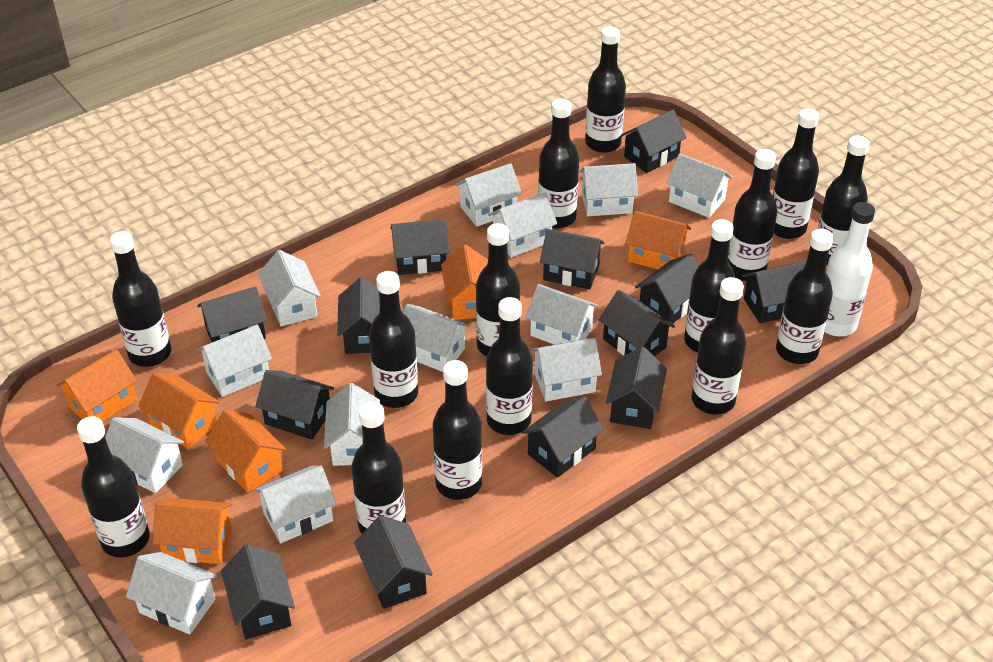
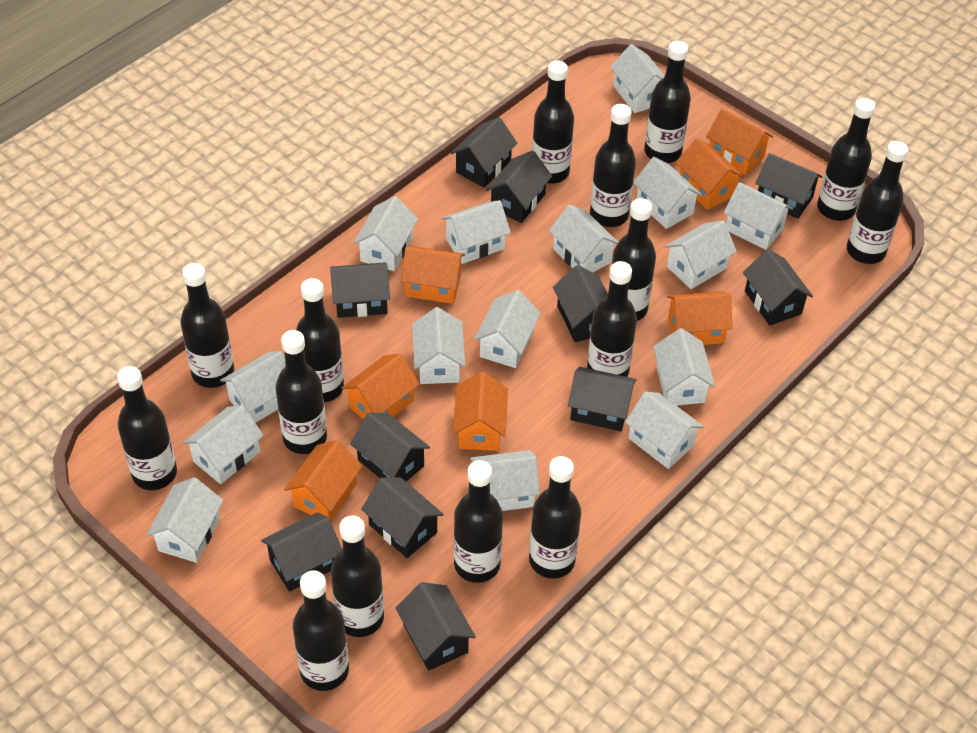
black house: 13 -> 11
orange house: 6 -> 7
white bottle: 1 -> 0
white house: 13 -> 15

• Problem requirements
Go through the listing above and write it out again exactly, dropping the pictures.

• Solution below
black house: 13 -> 11
orange house: 6 -> 7
white bottle: 1 -> 0
white house: 13 -> 15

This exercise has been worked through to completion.